* WORK REQUEST
What lines in the following entries hold the word "minus"? Copy each one.

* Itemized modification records

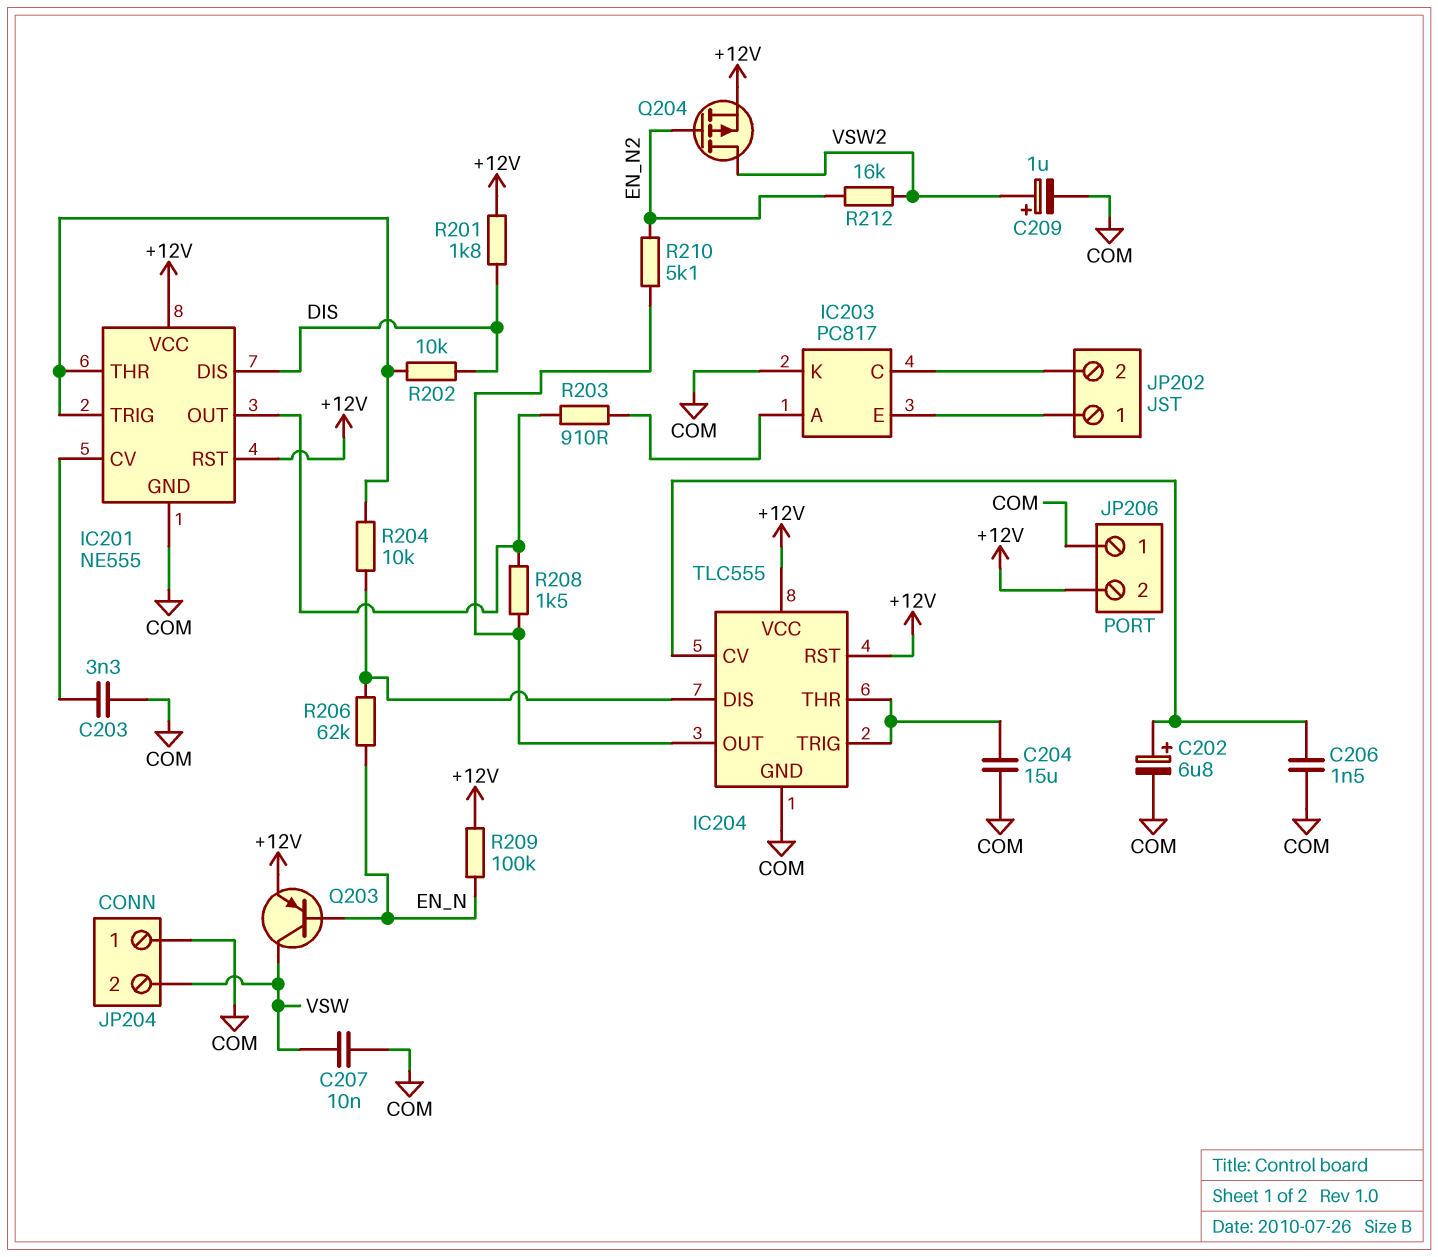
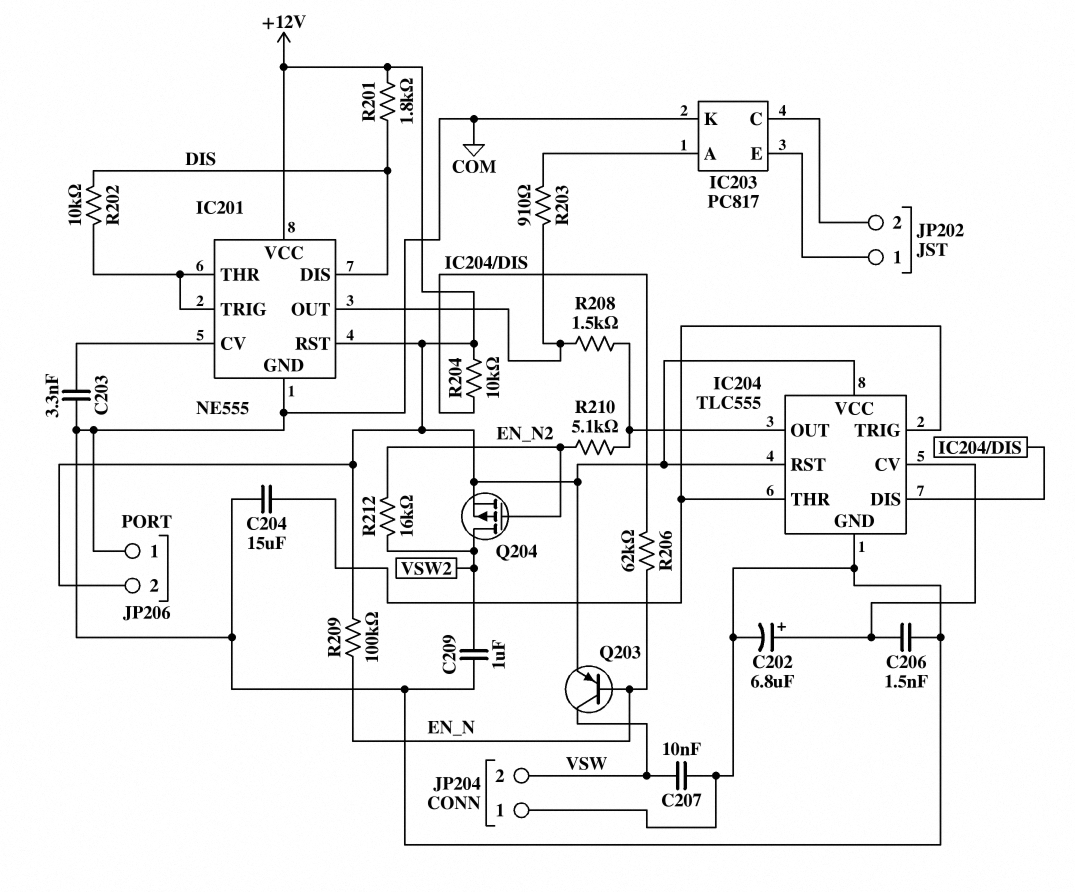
C209: 1uF (plus VSW2, minus COM) -> 1uF (COM, VSW2)
R204: 10k (IC201/THR, IC204/DIS) -> 10k (+12V, IC204/DIS)

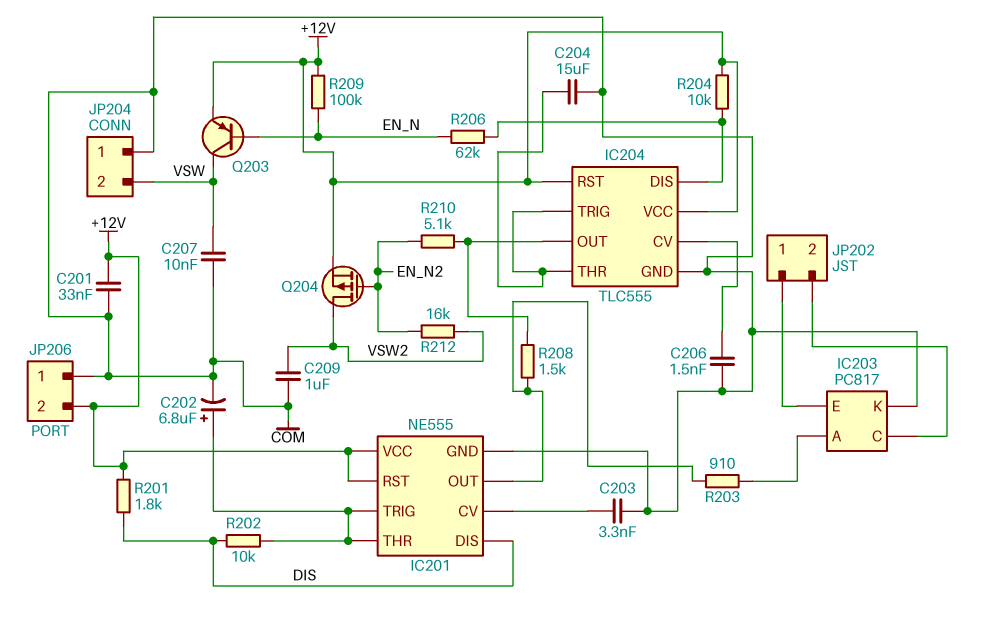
C201: none -> 33nF (+12V, COM)
C202: 6.8uF (plus IC204/CV, minus COM) -> 6.8uF (plus IC201/THR, minus COM)

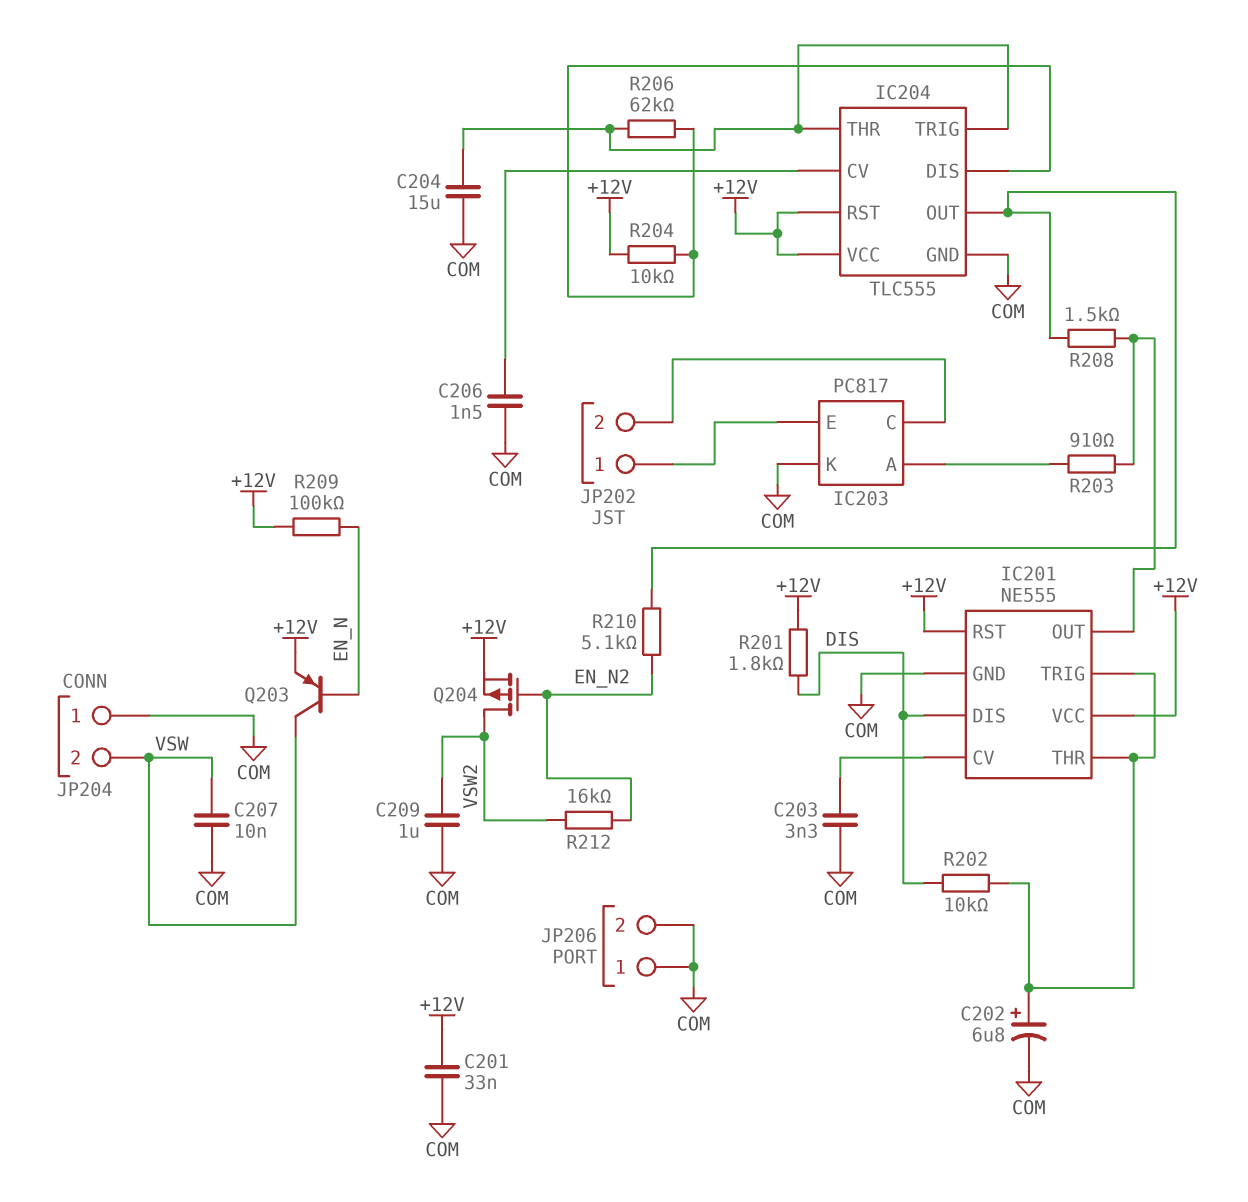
JP206 pin 2: +12V -> COM
R206: 62k (EN_N, IC204/DIS) -> 62k (IC204/DIS, IC204/THR)

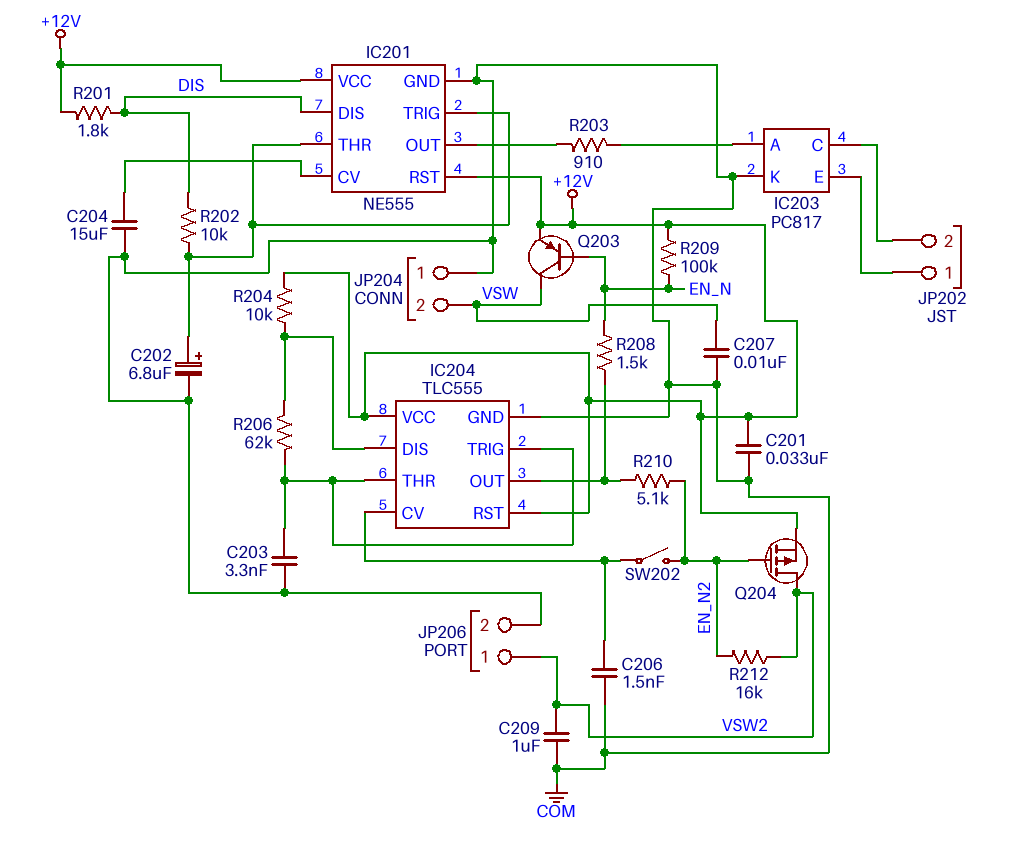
C203: 3.3nF (COM, IC201/CV) -> 3.3nF (COM, IC204/THR)
C204: 15uF (COM, IC204/THR) -> 15uF (COM, IC201/CV)
JP206 pin 1: COM -> VSW2
R208: 1.5k (IC201/OUT, IC204/OUT) -> 1.5k (EN_N, IC204/OUT)
SW202: none -> switch (EN_N2, IC204/CV)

* RESULT OF THE TASK
C209: 1uF (plus VSW2, minus COM) -> 1uF (COM, VSW2)
C202: 6.8uF (plus IC204/CV, minus COM) -> 6.8uF (plus IC201/THR, minus COM)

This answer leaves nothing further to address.